- **WHAT YOU WILL DO**
Below are the records; copy every line in them that holds the string "point".

BEGIN

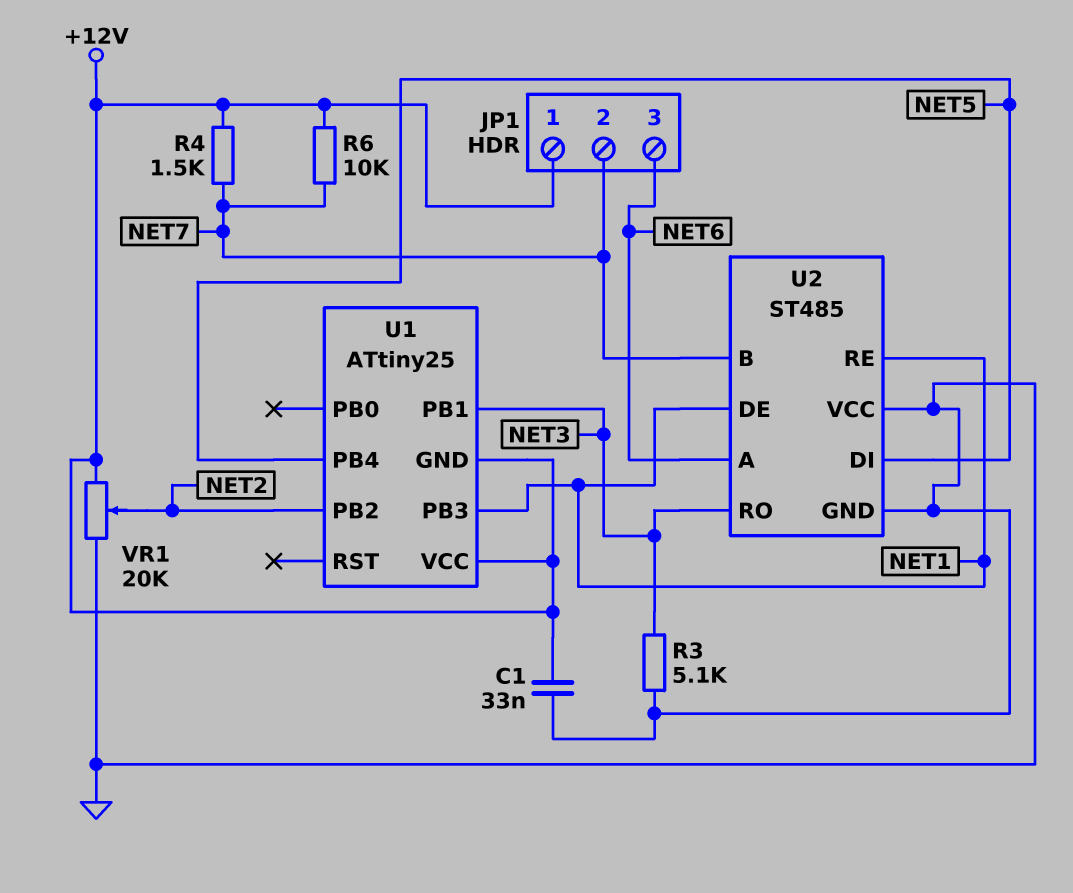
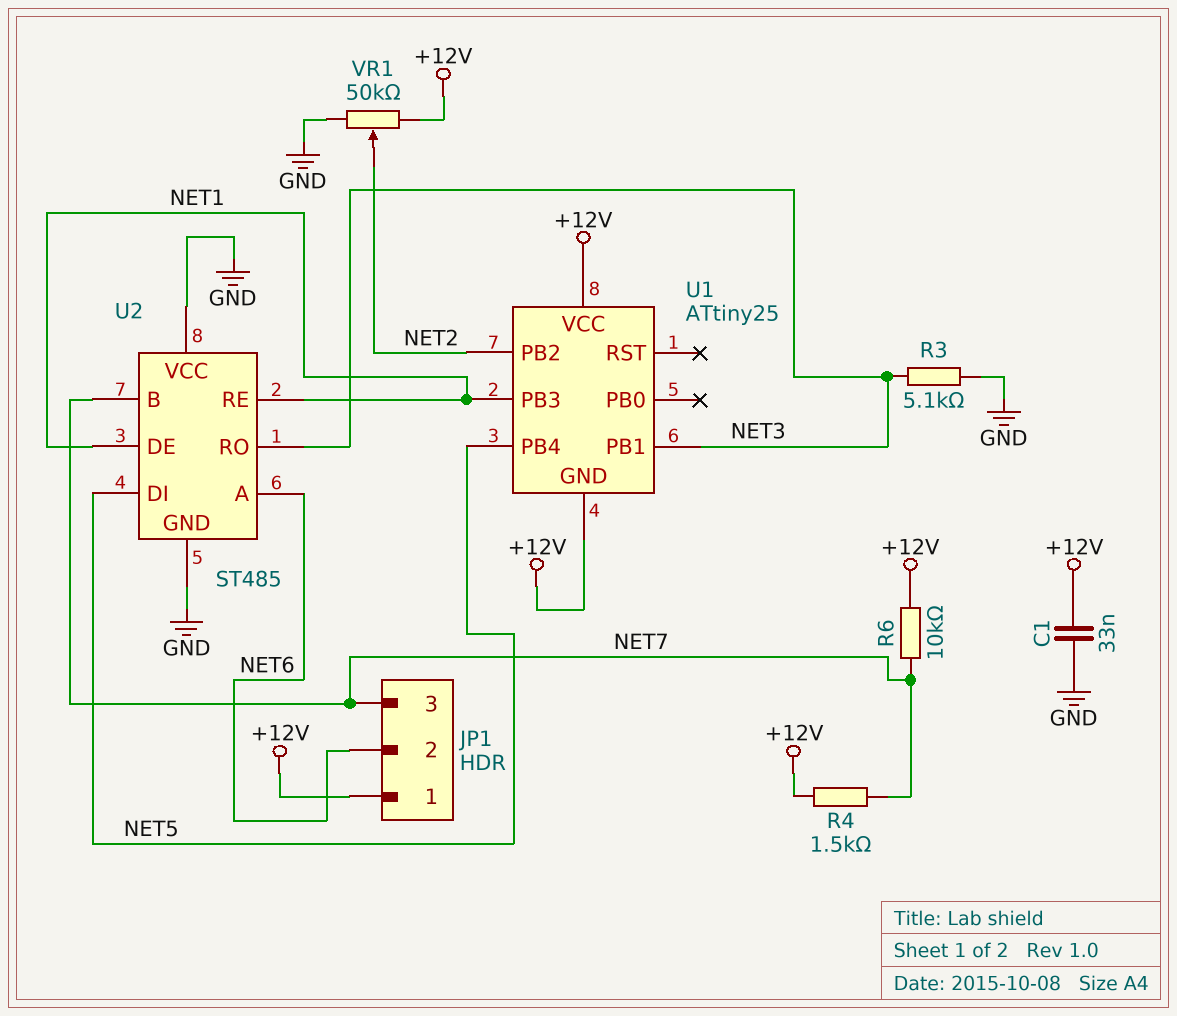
JP1 pin 2: NET7 -> NET6
JP1 pin 3: NET6 -> NET7
VR1: 20k (+12V, GND, wiper NET2) -> 50k (+12V, GND, wiper NET2)

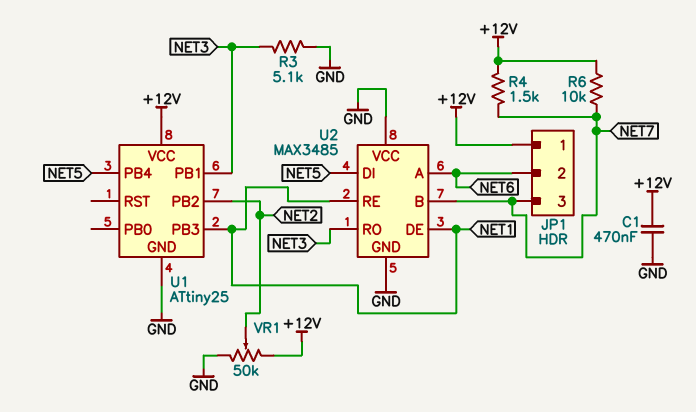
C1: 33nF (+12V, GND) -> 470nF (+12V, GND)
U1 pin GND: +12V -> GND
U2: ST485 -> MAX3485

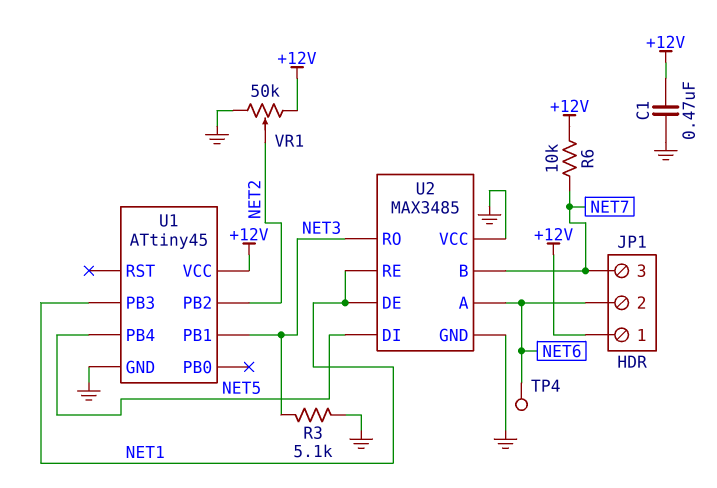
R4: 1.5k (+12V, NET7) -> none
TP4: none -> test point (NET6)
U1: ATtiny25 -> ATtiny45

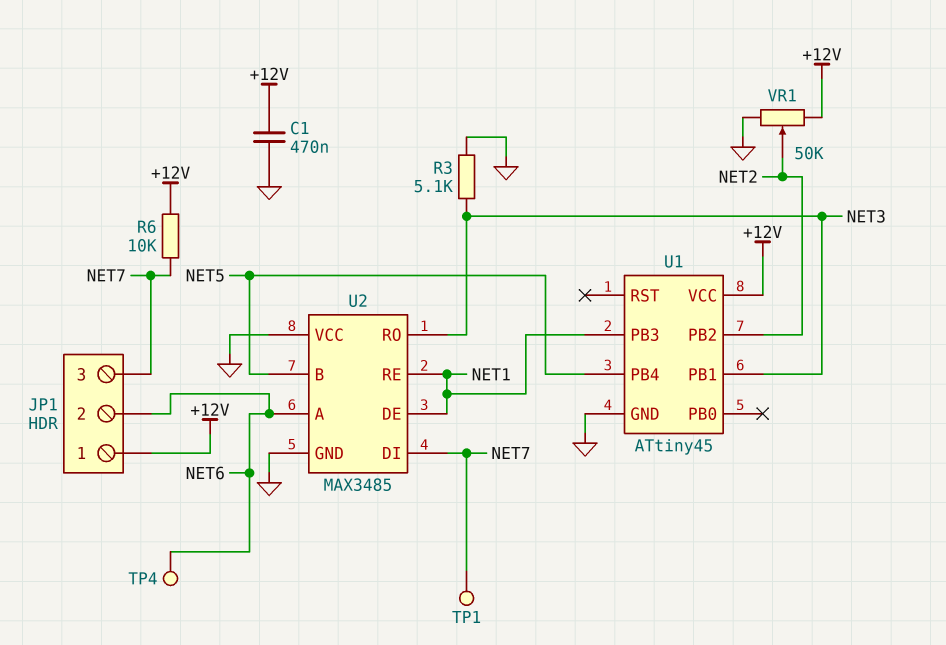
TP1: none -> test point (NET7)
U2 pin B: NET7 -> NET5
U2 pin DI: NET5 -> NET7

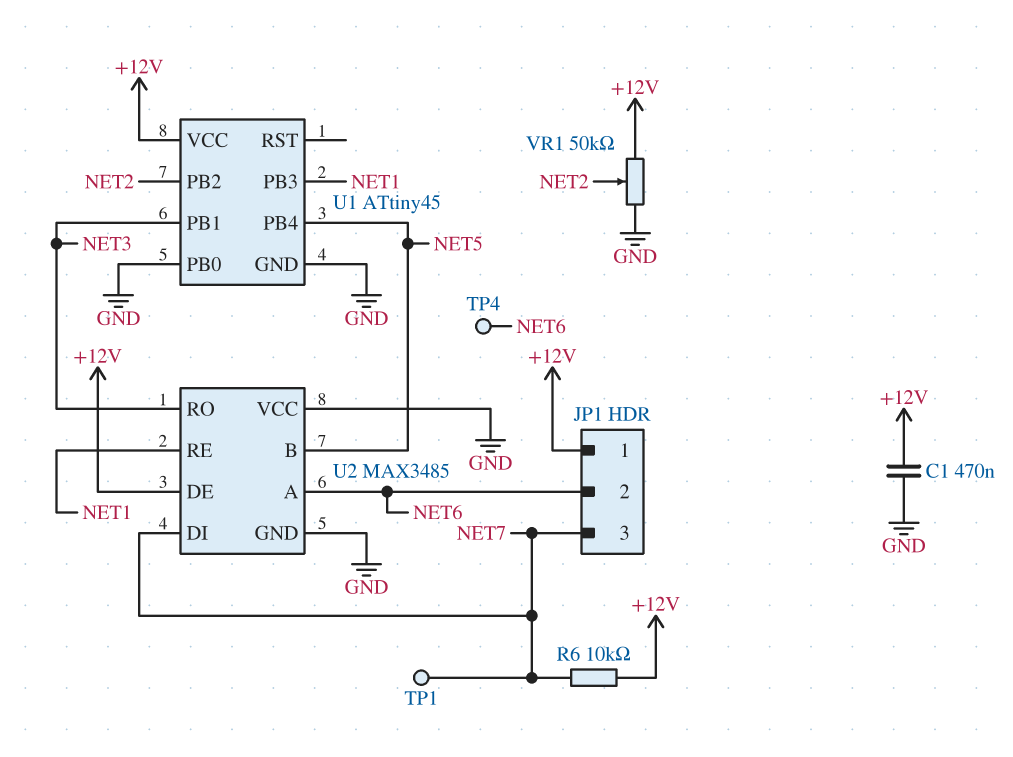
R3: 5.1k (GND, NET3) -> none
U1 pin PB0: none -> GND
U2 pin DE: NET1 -> +12V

END

- **YOUR SOLUTION**
TP4: none -> test point (NET6)
TP1: none -> test point (NET7)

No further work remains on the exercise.